## [Task brief]
The data below must be repeated exactly. Leave nothing out.
Start of Material to process
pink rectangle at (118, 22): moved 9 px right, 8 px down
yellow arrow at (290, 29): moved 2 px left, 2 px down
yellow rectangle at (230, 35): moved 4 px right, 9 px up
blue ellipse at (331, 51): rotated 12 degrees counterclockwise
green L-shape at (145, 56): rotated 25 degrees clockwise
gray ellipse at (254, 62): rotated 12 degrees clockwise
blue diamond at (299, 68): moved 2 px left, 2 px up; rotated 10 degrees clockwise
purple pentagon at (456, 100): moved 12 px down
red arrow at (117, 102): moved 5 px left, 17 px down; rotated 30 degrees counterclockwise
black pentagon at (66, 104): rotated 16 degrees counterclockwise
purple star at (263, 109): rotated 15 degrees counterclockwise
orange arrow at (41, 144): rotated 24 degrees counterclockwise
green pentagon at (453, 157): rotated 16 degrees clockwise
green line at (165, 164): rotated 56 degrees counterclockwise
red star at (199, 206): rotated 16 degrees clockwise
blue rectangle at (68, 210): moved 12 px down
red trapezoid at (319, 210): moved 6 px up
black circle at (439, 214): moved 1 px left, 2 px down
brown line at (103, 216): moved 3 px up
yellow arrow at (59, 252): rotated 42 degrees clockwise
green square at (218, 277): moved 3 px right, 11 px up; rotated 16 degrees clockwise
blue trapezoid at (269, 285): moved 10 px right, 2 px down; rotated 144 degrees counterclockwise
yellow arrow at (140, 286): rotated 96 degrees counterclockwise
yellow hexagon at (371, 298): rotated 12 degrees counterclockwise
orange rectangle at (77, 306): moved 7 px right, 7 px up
End of Material to process
## [Output below]
pink rectangle at (118, 22): moved 9 px right, 8 px down
yellow arrow at (290, 29): moved 2 px left, 2 px down
yellow rectangle at (230, 35): moved 4 px right, 9 px up
blue ellipse at (331, 51): rotated 12 degrees counterclockwise
green L-shape at (145, 56): rotated 25 degrees clockwise
gray ellipse at (254, 62): rotated 12 degrees clockwise
blue diamond at (299, 68): moved 2 px left, 2 px up; rotated 10 degrees clockwise
purple pentagon at (456, 100): moved 12 px down
red arrow at (117, 102): moved 5 px left, 17 px down; rotated 30 degrees counterclockwise
black pentagon at (66, 104): rotated 16 degrees counterclockwise
purple star at (263, 109): rotated 15 degrees counterclockwise
orange arrow at (41, 144): rotated 24 degrees counterclockwise
green pentagon at (453, 157): rotated 16 degrees clockwise
green line at (165, 164): rotated 56 degrees counterclockwise
red star at (199, 206): rotated 16 degrees clockwise
blue rectangle at (68, 210): moved 12 px down
red trapezoid at (319, 210): moved 6 px up
black circle at (439, 214): moved 1 px left, 2 px down
brown line at (103, 216): moved 3 px up
yellow arrow at (59, 252): rotated 42 degrees clockwise
green square at (218, 277): moved 3 px right, 11 px up; rotated 16 degrees clockwise
blue trapezoid at (269, 285): moved 10 px right, 2 px down; rotated 144 degrees counterclockwise
yellow arrow at (140, 286): rotated 96 degrees counterclockwise
yellow hexagon at (371, 298): rotated 12 degrees counterclockwise
orange rectangle at (77, 306): moved 7 px right, 7 px up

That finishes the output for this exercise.